WHAT YOU HAVE TO DO | Images should be omitted while the rest of the data is duplicated exactly.

DATA SHOWN |
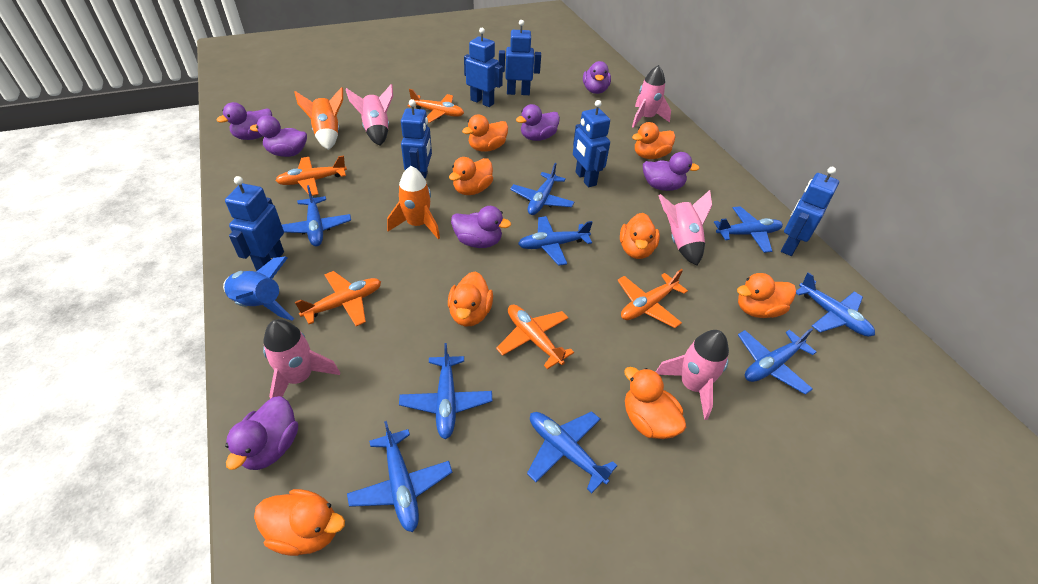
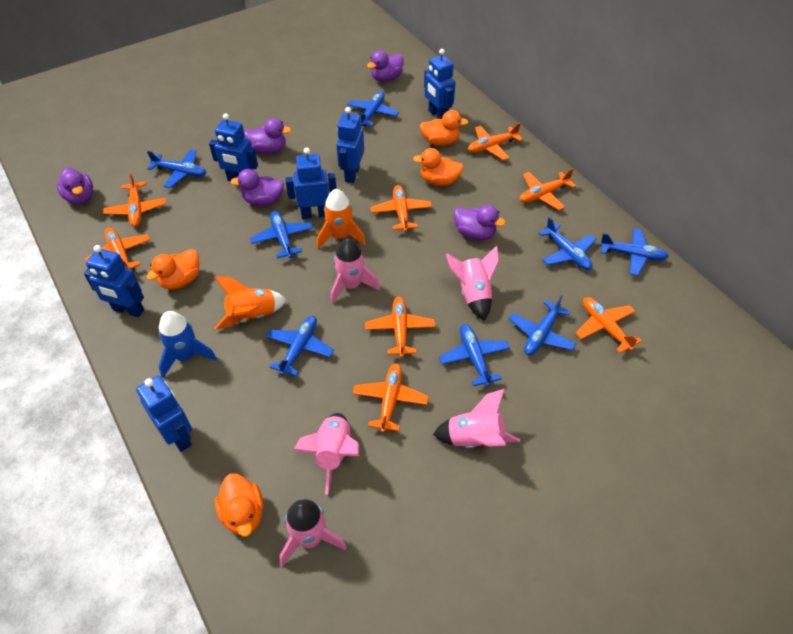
blue plane: 9 -> 8
orange duck: 8 -> 4
orange plane: 5 -> 8
purple duck: 7 -> 5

FINISHED EXERCISE |
blue plane: 9 -> 8
orange duck: 8 -> 4
orange plane: 5 -> 8
purple duck: 7 -> 5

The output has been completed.